** Task directions **
Only the lines from the one containing "bizogen (green) <464, 511> => nothing" through the last line below belong in your copy; transcribe them exactly and omit any pictures.

- Opening Delimiter -

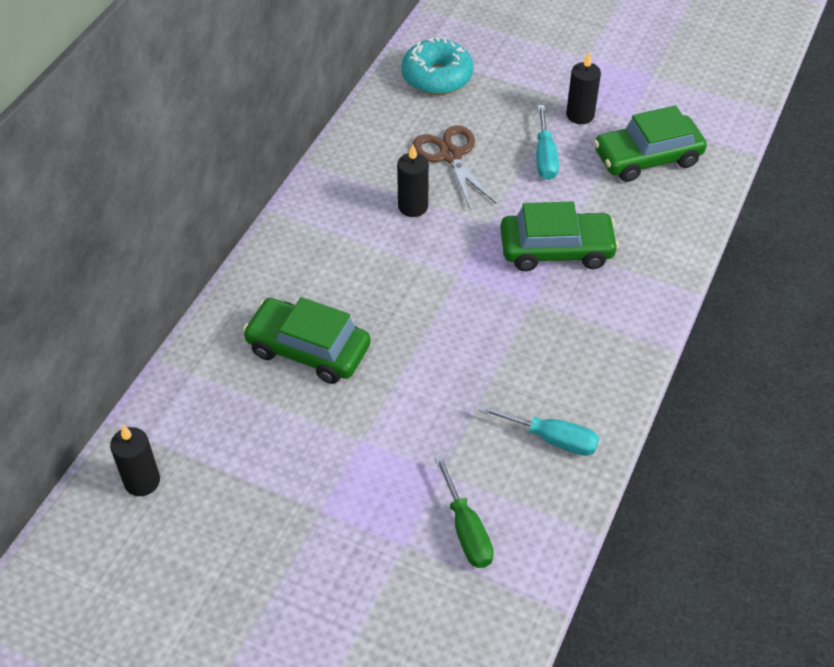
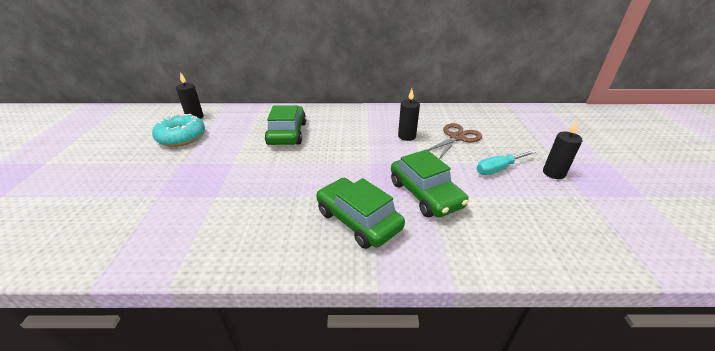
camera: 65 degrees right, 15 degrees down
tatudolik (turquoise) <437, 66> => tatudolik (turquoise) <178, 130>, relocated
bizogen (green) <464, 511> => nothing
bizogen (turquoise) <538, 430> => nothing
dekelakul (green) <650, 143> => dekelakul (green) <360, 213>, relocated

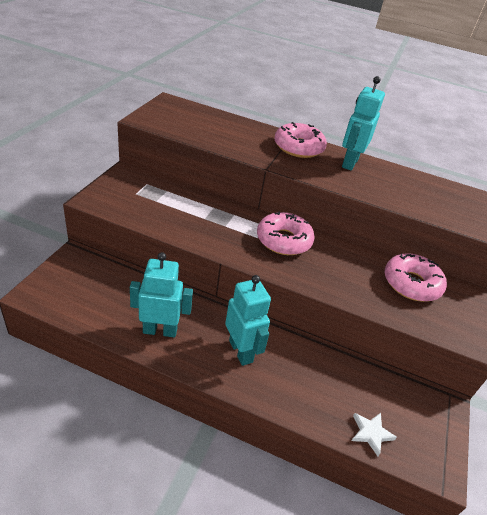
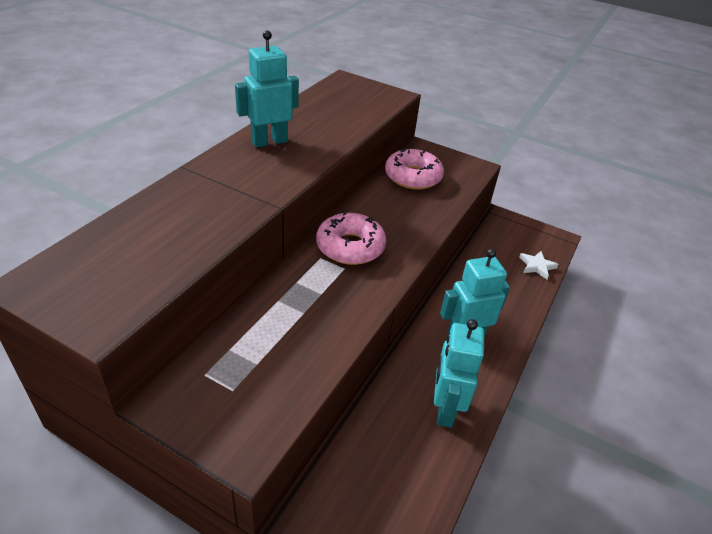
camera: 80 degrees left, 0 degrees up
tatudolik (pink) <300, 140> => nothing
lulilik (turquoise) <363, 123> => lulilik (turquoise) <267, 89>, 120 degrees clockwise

- Closing Delimiter -

** Output of the task **
bizogen (green) <464, 511> => nothing
bizogen (turquoise) <538, 430> => nothing
dekelakul (green) <650, 143> => dekelakul (green) <360, 213>, relocated

camera: 80 degrees left, 0 degrees up
tatudolik (pink) <300, 140> => nothing
lulilik (turquoise) <363, 123> => lulilik (turquoise) <267, 89>, 120 degrees clockwise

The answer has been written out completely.